EXERCISE AIM.
What is needed is an exact copy of the line where "D2: zener 15V" appears plus every later line in the material.

▼

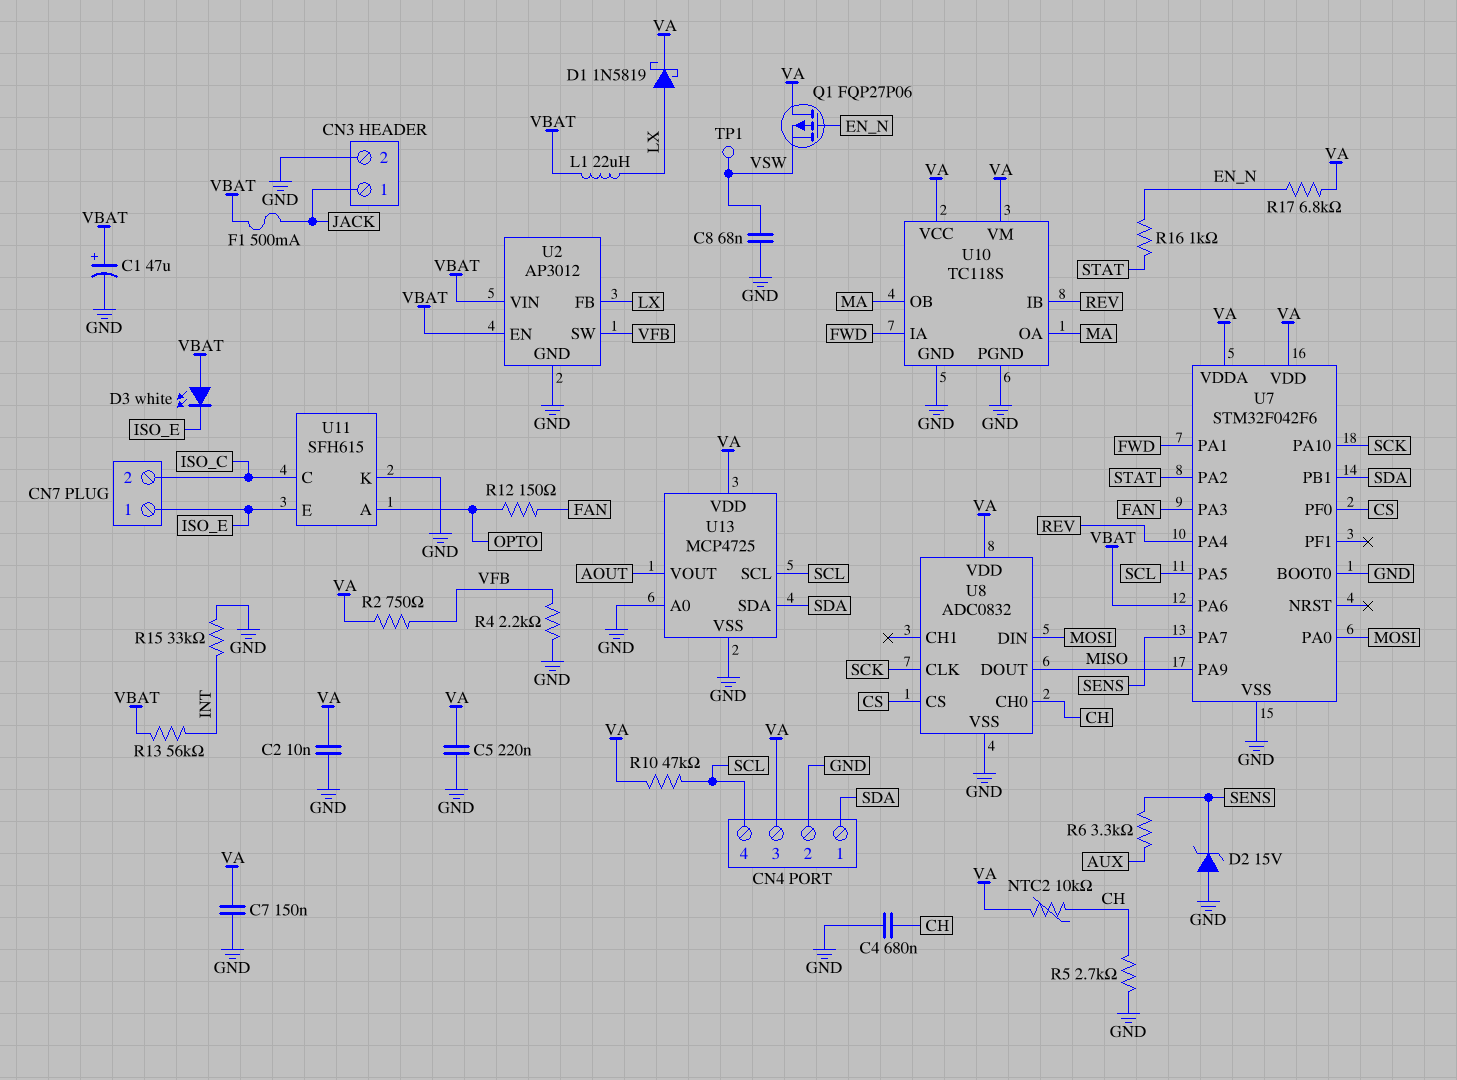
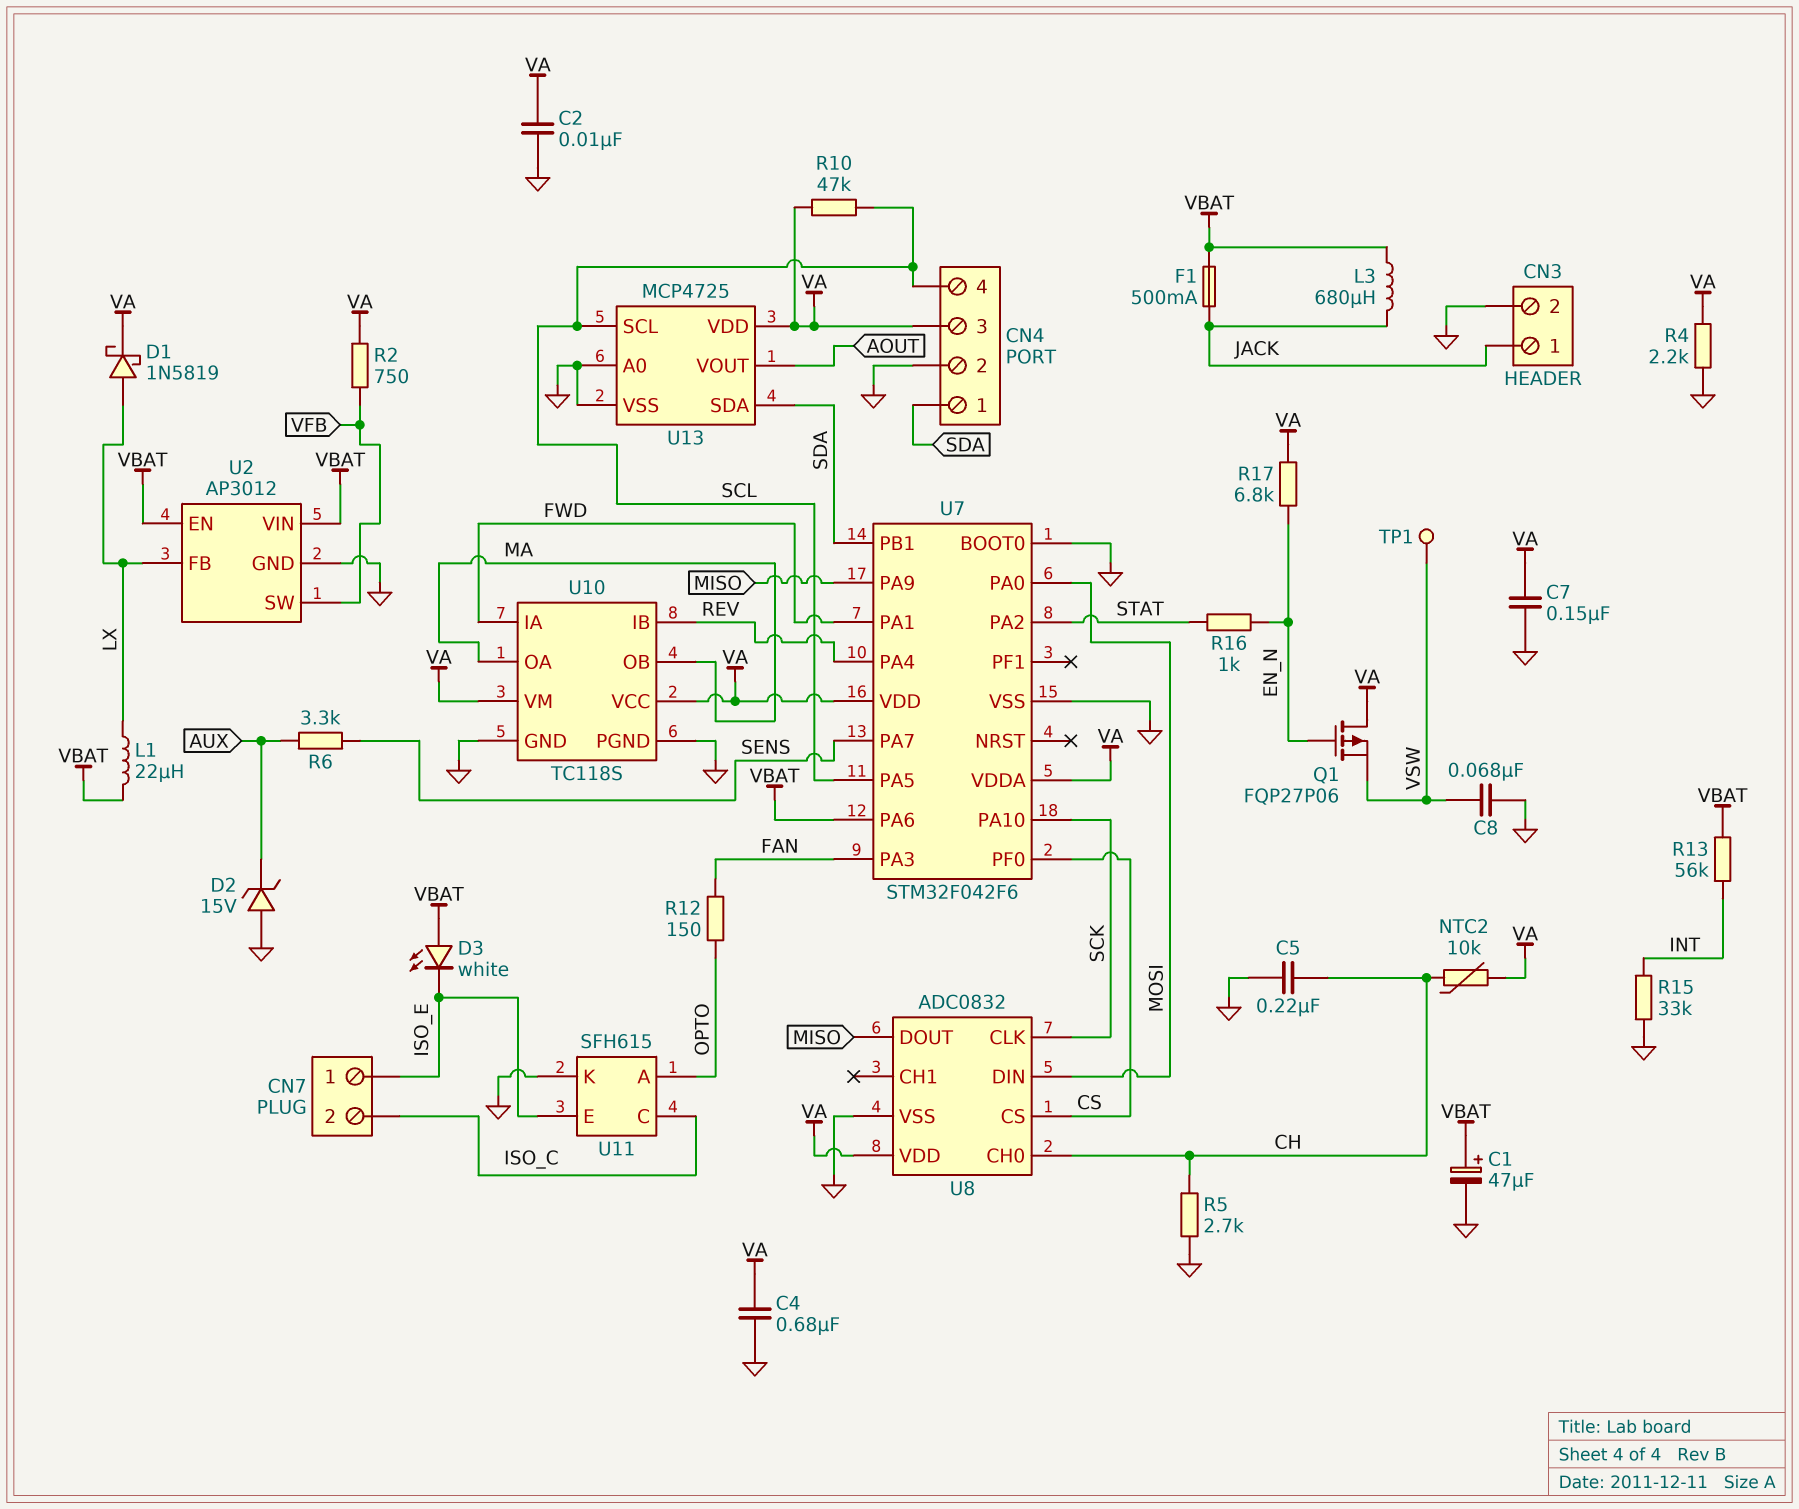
C4: 680nF (CH, GND) -> 680nF (GND, VA)
C5: 220nF (GND, VA) -> 220nF (CH, GND)
D2: zener 15V (A GND, K SENS) -> zener 15V (A GND, K AUX)
L3: none -> 680uH (JACK, VBAT)
R4: 2.2k (GND, VFB) -> 2.2k (GND, VA)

▲

WRITTEN ANSWER.
D2: zener 15V (A GND, K SENS) -> zener 15V (A GND, K AUX)
L3: none -> 680uH (JACK, VBAT)
R4: 2.2k (GND, VFB) -> 2.2k (GND, VA)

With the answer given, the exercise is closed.